• **Prompt**
Please pick out every line in the rows below that contains the string "starting" and copy each one. Matching is case-sensitive.

■ ■ ■ ■ ■ ■ ■

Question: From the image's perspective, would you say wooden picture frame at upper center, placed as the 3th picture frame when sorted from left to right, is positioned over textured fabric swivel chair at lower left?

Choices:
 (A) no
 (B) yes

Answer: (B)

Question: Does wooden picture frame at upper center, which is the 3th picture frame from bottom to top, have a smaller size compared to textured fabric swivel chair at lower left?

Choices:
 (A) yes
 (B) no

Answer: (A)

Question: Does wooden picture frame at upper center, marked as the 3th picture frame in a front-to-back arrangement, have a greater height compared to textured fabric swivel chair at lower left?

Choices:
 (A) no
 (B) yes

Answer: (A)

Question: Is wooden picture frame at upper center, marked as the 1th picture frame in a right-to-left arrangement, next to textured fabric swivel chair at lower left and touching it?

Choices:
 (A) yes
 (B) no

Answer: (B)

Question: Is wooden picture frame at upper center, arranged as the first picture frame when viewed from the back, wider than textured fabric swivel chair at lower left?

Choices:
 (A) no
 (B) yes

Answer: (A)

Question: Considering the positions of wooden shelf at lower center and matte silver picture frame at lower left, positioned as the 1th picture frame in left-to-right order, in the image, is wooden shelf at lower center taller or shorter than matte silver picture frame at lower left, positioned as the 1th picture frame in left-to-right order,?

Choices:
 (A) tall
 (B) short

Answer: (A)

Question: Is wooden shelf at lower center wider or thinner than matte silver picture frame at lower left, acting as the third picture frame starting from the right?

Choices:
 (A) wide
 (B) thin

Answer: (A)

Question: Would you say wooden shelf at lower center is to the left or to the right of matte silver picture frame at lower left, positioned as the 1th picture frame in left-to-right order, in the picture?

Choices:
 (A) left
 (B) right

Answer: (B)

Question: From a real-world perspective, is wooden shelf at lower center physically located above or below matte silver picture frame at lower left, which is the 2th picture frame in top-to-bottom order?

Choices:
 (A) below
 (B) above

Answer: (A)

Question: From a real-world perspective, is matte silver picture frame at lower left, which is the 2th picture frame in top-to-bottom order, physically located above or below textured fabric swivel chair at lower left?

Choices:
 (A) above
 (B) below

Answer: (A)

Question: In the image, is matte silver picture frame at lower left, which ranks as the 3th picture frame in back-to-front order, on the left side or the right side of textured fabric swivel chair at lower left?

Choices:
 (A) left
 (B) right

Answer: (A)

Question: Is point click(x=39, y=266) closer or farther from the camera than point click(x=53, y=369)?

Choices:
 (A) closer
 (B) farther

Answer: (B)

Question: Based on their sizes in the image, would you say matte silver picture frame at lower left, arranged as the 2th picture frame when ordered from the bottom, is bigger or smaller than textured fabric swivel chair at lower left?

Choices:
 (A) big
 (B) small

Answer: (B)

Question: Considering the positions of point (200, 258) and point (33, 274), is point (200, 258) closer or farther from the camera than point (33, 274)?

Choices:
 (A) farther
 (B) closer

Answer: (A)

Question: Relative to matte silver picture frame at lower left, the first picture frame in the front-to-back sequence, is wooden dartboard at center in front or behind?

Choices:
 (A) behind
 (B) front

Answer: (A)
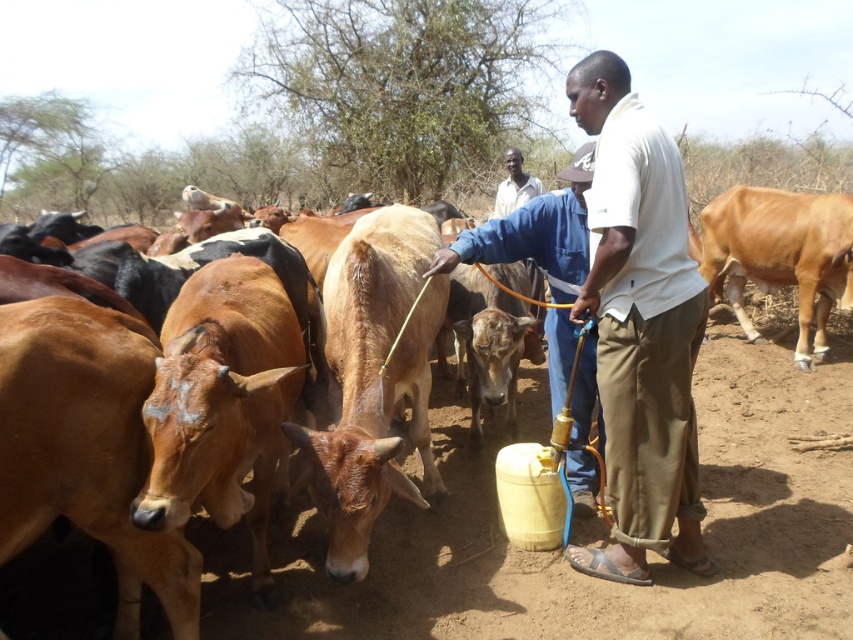
Question: Is light brown smooth cow at right smaller than light brown shirt at center?

Choices:
 (A) no
 (B) yes

Answer: (A)

Question: Can you confirm if white cotton shirt at center is wider than light brown shirt at center?

Choices:
 (A) yes
 (B) no

Answer: (A)

Question: Which object appears farthest from the camera in this image?

Choices:
 (A) light brown smooth cow at right
 (B) white cotton shirt at center
 (C) light brown shirt at center
 (D) blue denim shirt at center

Answer: (C)

Question: Which object is the closest to the light brown smooth cow at right?

Choices:
 (A) blue denim shirt at center
 (B) white cotton shirt at center

Answer: (A)

Question: Does blue denim shirt at center come behind light brown shirt at center?

Choices:
 (A) yes
 (B) no

Answer: (B)

Question: Which of the following is the closest to the observer?

Choices:
 (A) blue denim shirt at center
 (B) light brown shirt at center
 (C) light brown smooth cow at right
 (D) white cotton shirt at center

Answer: (D)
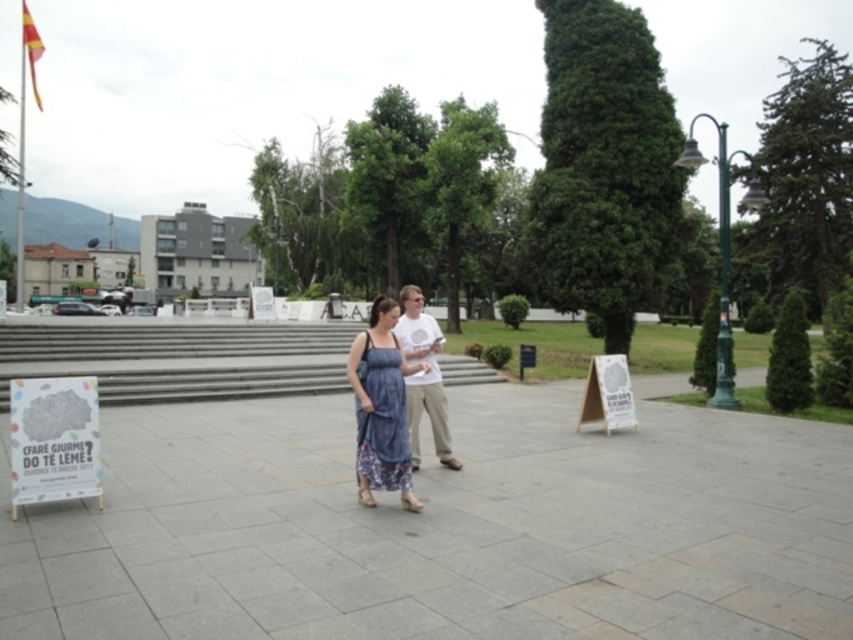
Question: Which point is farther to the camera?

Choices:
 (A) white cotton t-shirt at center
 (B) dusty blue floral dress at center

Answer: (A)

Question: In this image, where is denim dress at center located relative to white cotton t-shirt at center?

Choices:
 (A) below
 (B) above

Answer: (A)

Question: Does dusty blue floral dress at center come behind white cotton t-shirt at center?

Choices:
 (A) no
 (B) yes

Answer: (A)

Question: Which of the following is the farthest from the observer?

Choices:
 (A) denim dress at center
 (B) white cotton t-shirt at center
 (C) dusty blue floral dress at center

Answer: (B)

Question: Can you confirm if denim dress at center is positioned to the right of dusty blue floral dress at center?

Choices:
 (A) no
 (B) yes

Answer: (A)

Question: Which of the following is the farthest from the observer?

Choices:
 (A) denim dress at center
 (B) white cotton t-shirt at center

Answer: (B)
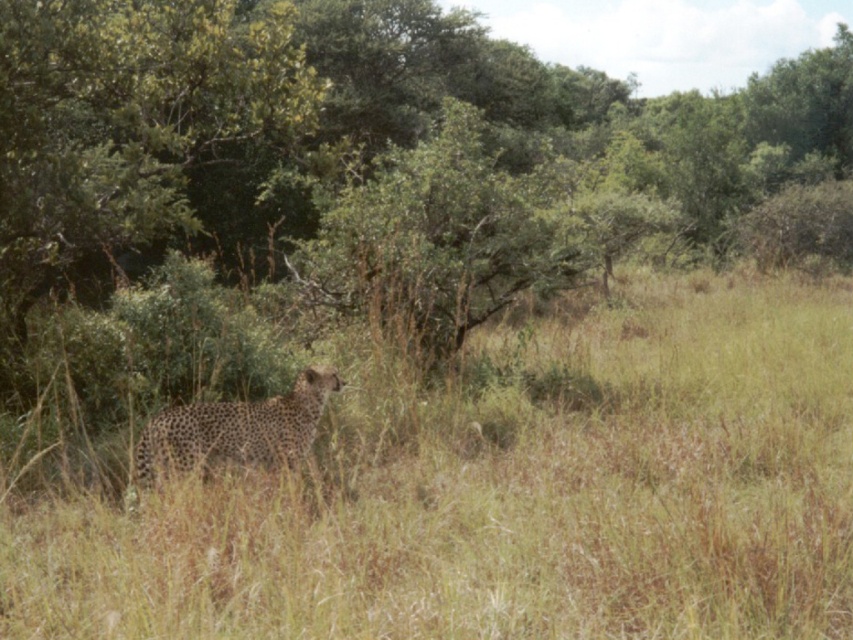
In the scene shown: You are a wildlife photographer aiming to capture a clear shot of the brown dry grass at center. You are currently positioned 4 meters away from the grass. Can you adjust your position to get closer without exceeding the minimum safe distance of 3.9 meters? Please explain.

The brown dry grass at center is 3.97 meters away from the camera. Since you are currently 4 meters away, you need to move 0.03 meters closer to reach the minimum safe distance of 3.9 meters. Moving 0.03 meters closer would place you at 3.97 meters minus 0.03 meters equals 3.94 meters, which is still within the safe distance requirement. Therefore, you can move closer by 0.03 meters to achieve the desired shot without violating the safety guideline.

You are an observer in the savanna and see the brown dry grass at center and the spotted fur cheetah at center. Which object is located to the right side of the other?

The brown dry grass at center is to the right of the spotted fur cheetah at center according to the description.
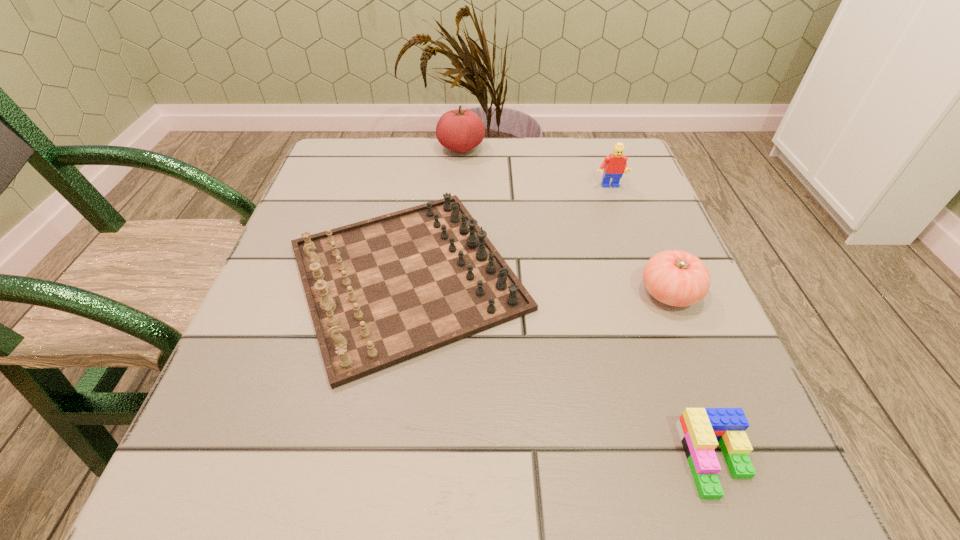
The image size is (960, 540). I want to click on the farther tomato, so click(460, 130).

At what (x,y) coordinates should I click in order to perform the action: click on the taller tomato. Please return your answer as a coordinate pair (x, y). This screenshot has width=960, height=540. Looking at the image, I should click on (460, 130).

The width and height of the screenshot is (960, 540). Identify the location of the farther Lego. (614, 165).

Where is `the fourth nearest object`? This screenshot has height=540, width=960. the fourth nearest object is located at coordinates 614,165.

Identify the location of chessboard. click(x=381, y=291).

Where is `the nearer tomato`? This screenshot has width=960, height=540. the nearer tomato is located at coordinates (677, 278).

I want to click on the shorter tomato, so click(x=677, y=278).

Image resolution: width=960 pixels, height=540 pixels. I want to click on the shorter Lego, so click(x=699, y=429).

Where is `the nearest object`? the nearest object is located at coordinates (699, 429).

Where is `free space located on the right of the left tomato`? free space located on the right of the left tomato is located at coordinates (561, 148).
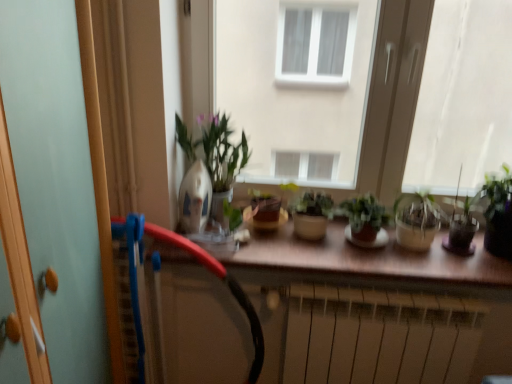
Question: Does transparent glass window at right, arranged as the 1th window when viewed from the right, appear on the right side of translucent glass pot at right, the third houseplant when ordered from left to right?

Choices:
 (A) no
 (B) yes

Answer: (B)

Question: Can you confirm if transparent glass window at right, arranged as the 1th window when viewed from the right, is bigger than translucent glass pot at right, the third houseplant when ordered from left to right?

Choices:
 (A) no
 (B) yes

Answer: (B)

Question: Would you say translucent glass pot at right, the third houseplant when ordered from left to right, is part of transparent glass window at right, arranged as the 1th window when viewed from the right,'s contents?

Choices:
 (A) yes
 (B) no

Answer: (B)

Question: Is transparent glass window at right, arranged as the 1th window when viewed from the right, in contact with translucent glass pot at right, the 2th houseplant from the right?

Choices:
 (A) yes
 (B) no

Answer: (B)

Question: From a real-world perspective, is transparent glass window at right, the second window positioned from the left, located beneath translucent glass pot at right, the 2th houseplant from the right?

Choices:
 (A) yes
 (B) no

Answer: (B)

Question: Does point (374, 233) appear closer or farther from the camera than point (506, 168)?

Choices:
 (A) farther
 (B) closer

Answer: (B)

Question: Considering the positions of green matte plant at center, the 2th houseplant viewed from the left, and translucent glass vase at right, the 4th houseplant in the left-to-right sequence, in the image, is green matte plant at center, the 2th houseplant viewed from the left, wider or thinner than translucent glass vase at right, the 4th houseplant in the left-to-right sequence,?

Choices:
 (A) wide
 (B) thin

Answer: (B)

Question: From their relative heights in the image, would you say green matte plant at center, which is counted as the third houseplant, starting from the right, is taller or shorter than translucent glass vase at right, acting as the first houseplant starting from the right?

Choices:
 (A) short
 (B) tall

Answer: (A)

Question: Is green matte plant at center, the 2th houseplant viewed from the left, in front of or behind translucent glass vase at right, acting as the first houseplant starting from the right, in the image?

Choices:
 (A) behind
 (B) front

Answer: (A)

Question: Is brown matte counter top at center taller or shorter than transparent glass window at center, placed as the 1th window when sorted from left to right?

Choices:
 (A) tall
 (B) short

Answer: (B)

Question: Looking at their shapes, would you say brown matte counter top at center is wider or thinner than transparent glass window at center, the second window positioned from the right?

Choices:
 (A) thin
 (B) wide

Answer: (B)

Question: Is point (259, 248) closer or farther from the camera than point (399, 97)?

Choices:
 (A) farther
 (B) closer

Answer: (B)

Question: From the image's perspective, is brown matte counter top at center positioned above or below transparent glass window at center, placed as the 1th window when sorted from left to right?

Choices:
 (A) above
 (B) below

Answer: (B)

Question: Looking at their shapes, would you say black rubber garden hose at center is wider or thinner than translucent glass pot at right, the third houseplant when ordered from left to right?

Choices:
 (A) thin
 (B) wide

Answer: (A)

Question: From a real-world perspective, is black rubber garden hose at center above or below translucent glass pot at right, the 2th houseplant from the right?

Choices:
 (A) above
 (B) below

Answer: (B)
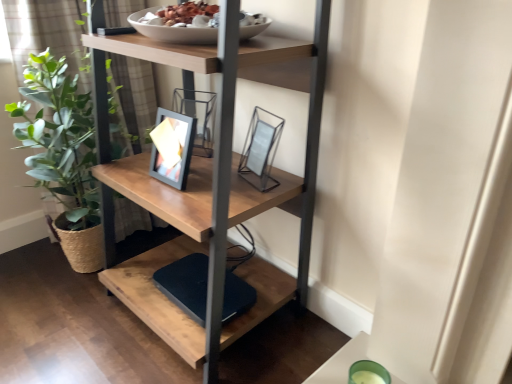
Locate an element on the screen. free point above black matte lift at lower center (from a real-world perspective) is located at coordinates (192, 284).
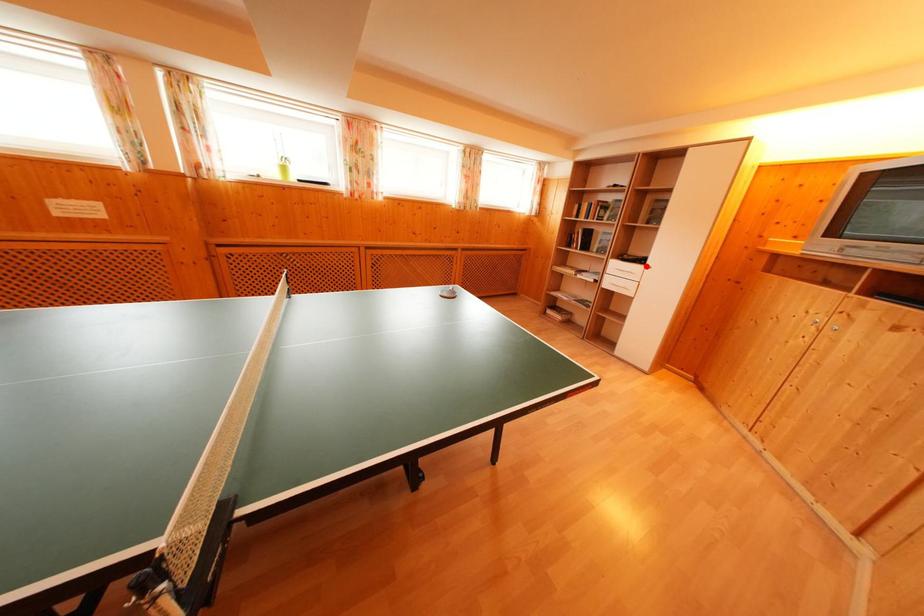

■ ■ ■ ■ ■ ■ ■

• **Solution for this exercise**
Question: Is wooden shelf at lower center wider or thinner than matte silver picture frame at lower left, acting as the third picture frame starting from the right?
Question: From their relative heights in the image, would you say green matte plant at center, which is counted as the third houseplant, starting from the right, is taller or shorter than translucent glass vase at right, acting as the first houseplant starting from the right?
Question: Is green matte plant at center, the 2th houseplant viewed from the left, in front of or behind translucent glass vase at right, acting as the first houseplant starting from the right, in the image?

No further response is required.